*** Begin section ***

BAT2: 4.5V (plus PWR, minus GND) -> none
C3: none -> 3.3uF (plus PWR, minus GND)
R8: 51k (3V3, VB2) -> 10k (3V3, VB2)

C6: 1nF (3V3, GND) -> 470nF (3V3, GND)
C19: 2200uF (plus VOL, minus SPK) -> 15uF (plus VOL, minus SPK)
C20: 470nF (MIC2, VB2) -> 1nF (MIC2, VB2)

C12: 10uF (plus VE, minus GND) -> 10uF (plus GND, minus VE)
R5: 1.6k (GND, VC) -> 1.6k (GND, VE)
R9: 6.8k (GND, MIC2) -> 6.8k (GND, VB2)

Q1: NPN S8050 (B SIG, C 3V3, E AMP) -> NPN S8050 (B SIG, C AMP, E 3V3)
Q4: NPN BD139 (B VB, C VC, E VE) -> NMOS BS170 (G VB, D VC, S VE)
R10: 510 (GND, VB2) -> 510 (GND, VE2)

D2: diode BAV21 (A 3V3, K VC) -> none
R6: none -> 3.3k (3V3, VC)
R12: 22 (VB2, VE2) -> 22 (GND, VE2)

*** End section ***

What needs to be done: Taking no liberties, give the material above again in full.

Exercise result:
BAT2: 4.5V (plus PWR, minus GND) -> none
C3: none -> 3.3uF (plus PWR, minus GND)
R8: 51k (3V3, VB2) -> 10k (3V3, VB2)

C6: 1nF (3V3, GND) -> 470nF (3V3, GND)
C19: 2200uF (plus VOL, minus SPK) -> 15uF (plus VOL, minus SPK)
C20: 470nF (MIC2, VB2) -> 1nF (MIC2, VB2)

C12: 10uF (plus VE, minus GND) -> 10uF (plus GND, minus VE)
R5: 1.6k (GND, VC) -> 1.6k (GND, VE)
R9: 6.8k (GND, MIC2) -> 6.8k (GND, VB2)

Q1: NPN S8050 (B SIG, C 3V3, E AMP) -> NPN S8050 (B SIG, C AMP, E 3V3)
Q4: NPN BD139 (B VB, C VC, E VE) -> NMOS BS170 (G VB, D VC, S VE)
R10: 510 (GND, VB2) -> 510 (GND, VE2)

D2: diode BAV21 (A 3V3, K VC) -> none
R6: none -> 3.3k (3V3, VC)
R12: 22 (VB2, VE2) -> 22 (GND, VE2)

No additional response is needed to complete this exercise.